**What is needed:** Starting at the line that contains "IC7 pin VSS: GND -> none", return every line through the end of the entries below, exactly and with nothing else.
(Exercise materials begins)
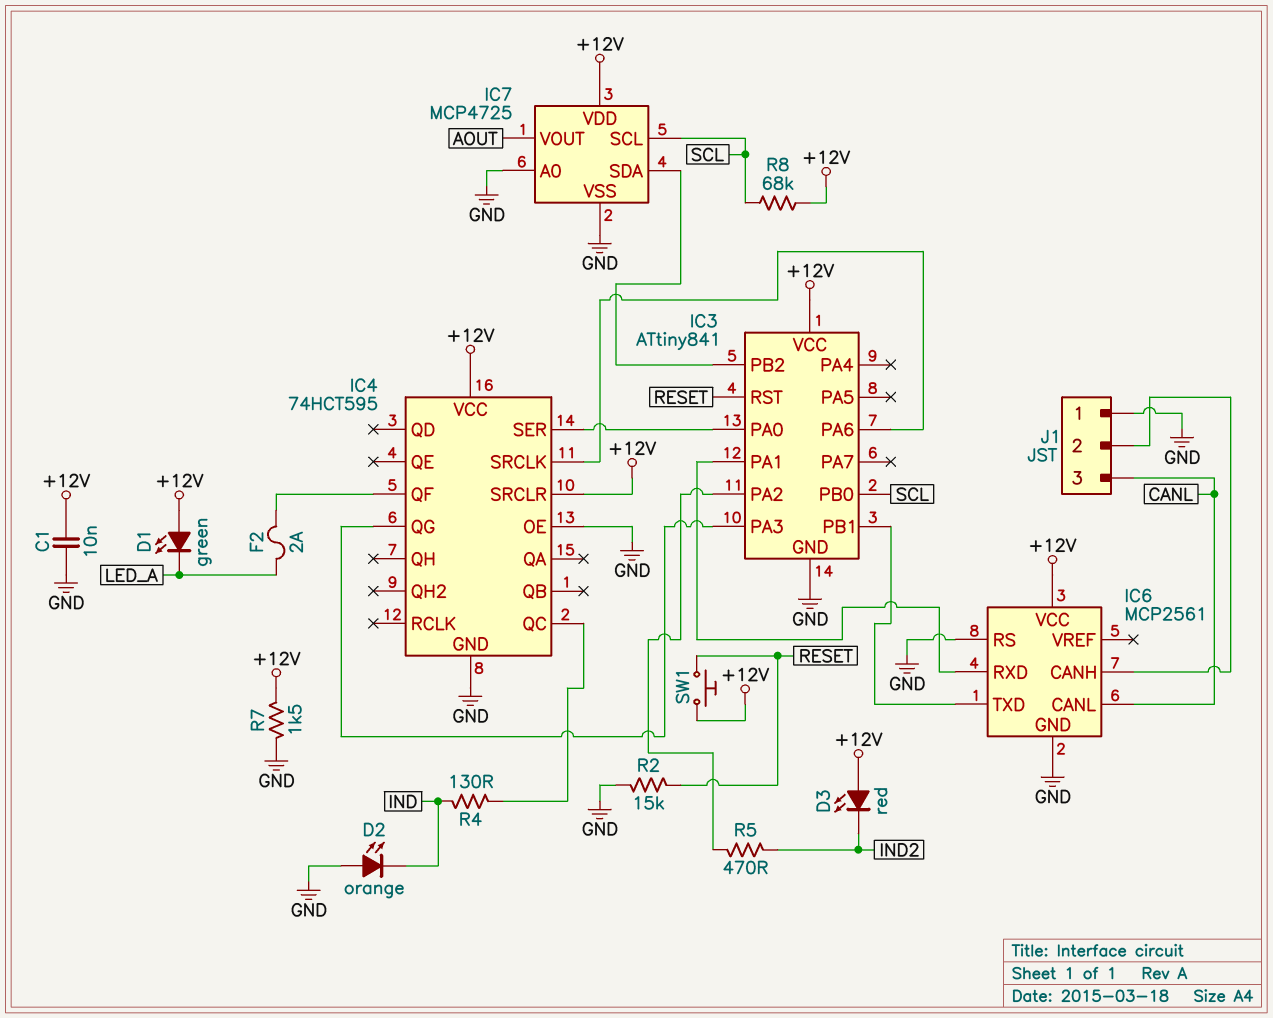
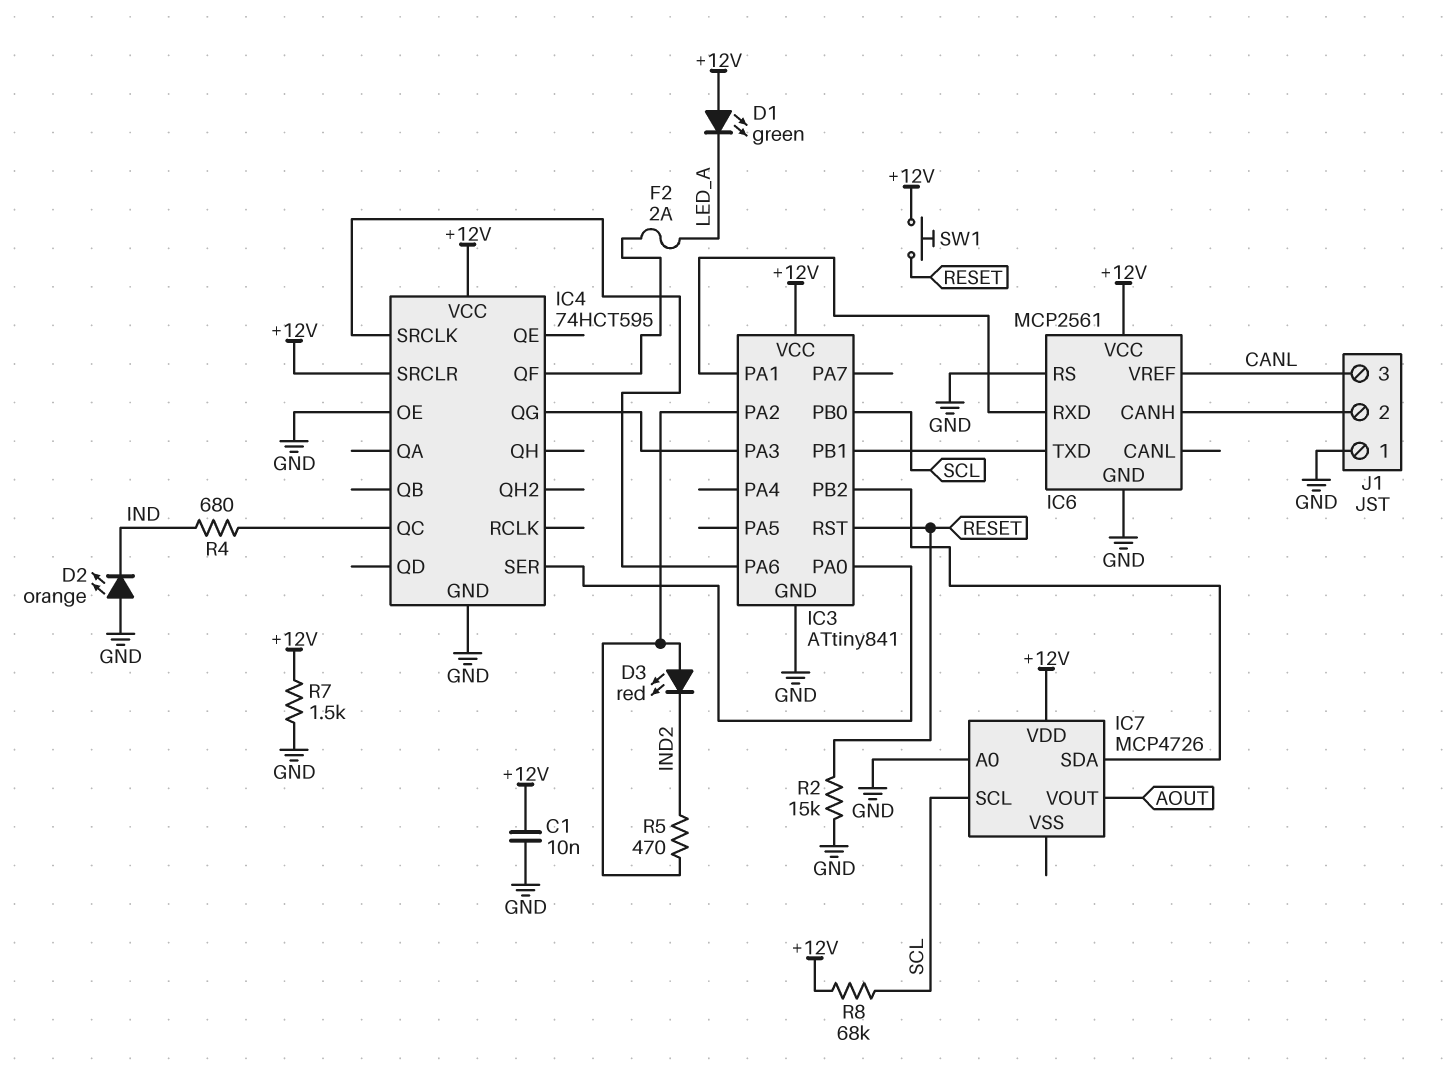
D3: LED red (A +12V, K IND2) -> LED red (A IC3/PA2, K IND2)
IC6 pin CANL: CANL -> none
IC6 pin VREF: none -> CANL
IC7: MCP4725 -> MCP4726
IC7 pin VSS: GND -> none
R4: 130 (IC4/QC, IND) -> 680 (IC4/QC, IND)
(Exercise materials ends)
**Answer for this exercise:**
IC7 pin VSS: GND -> none
R4: 130 (IC4/QC, IND) -> 680 (IC4/QC, IND)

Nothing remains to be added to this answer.